EXERCISE DETAILS: Write exactly the lines running from the start of the material below to the line that includes "(575, 464) = (506, 191): none -> orange robot", and include no pictures.

DATA RECORDS:
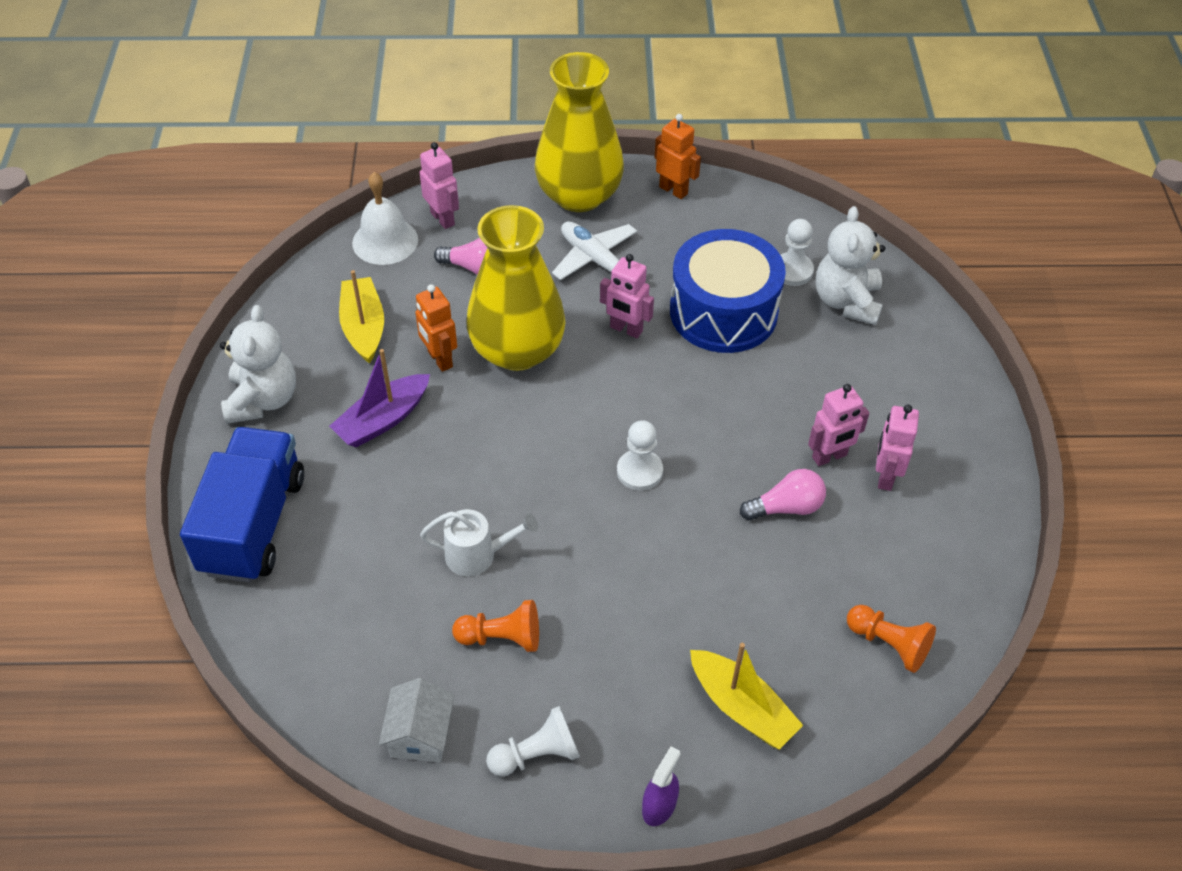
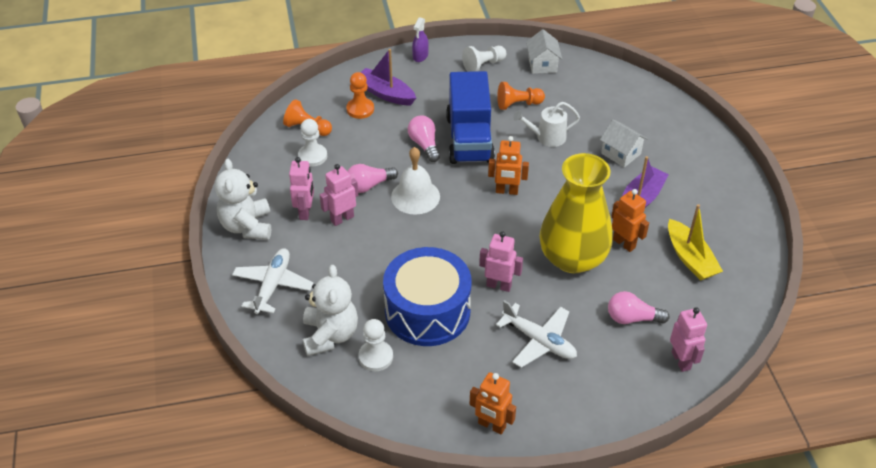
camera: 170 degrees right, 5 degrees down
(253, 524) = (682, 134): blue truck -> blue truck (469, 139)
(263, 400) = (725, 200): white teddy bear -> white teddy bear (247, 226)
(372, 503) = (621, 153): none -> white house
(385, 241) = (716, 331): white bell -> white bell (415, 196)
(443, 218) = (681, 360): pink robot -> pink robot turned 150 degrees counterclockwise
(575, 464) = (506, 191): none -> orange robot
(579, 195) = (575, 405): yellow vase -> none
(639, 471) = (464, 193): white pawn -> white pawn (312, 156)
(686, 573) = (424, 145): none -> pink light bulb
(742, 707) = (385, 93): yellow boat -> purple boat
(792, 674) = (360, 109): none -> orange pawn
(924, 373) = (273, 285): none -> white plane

RESULT FOR THIS EXERCISE:
camera: 170 degrees right, 5 degrees down
(253, 524) = (682, 134): blue truck -> blue truck (469, 139)
(263, 400) = (725, 200): white teddy bear -> white teddy bear (247, 226)
(372, 503) = (621, 153): none -> white house
(385, 241) = (716, 331): white bell -> white bell (415, 196)
(443, 218) = (681, 360): pink robot -> pink robot turned 150 degrees counterclockwise
(575, 464) = (506, 191): none -> orange robot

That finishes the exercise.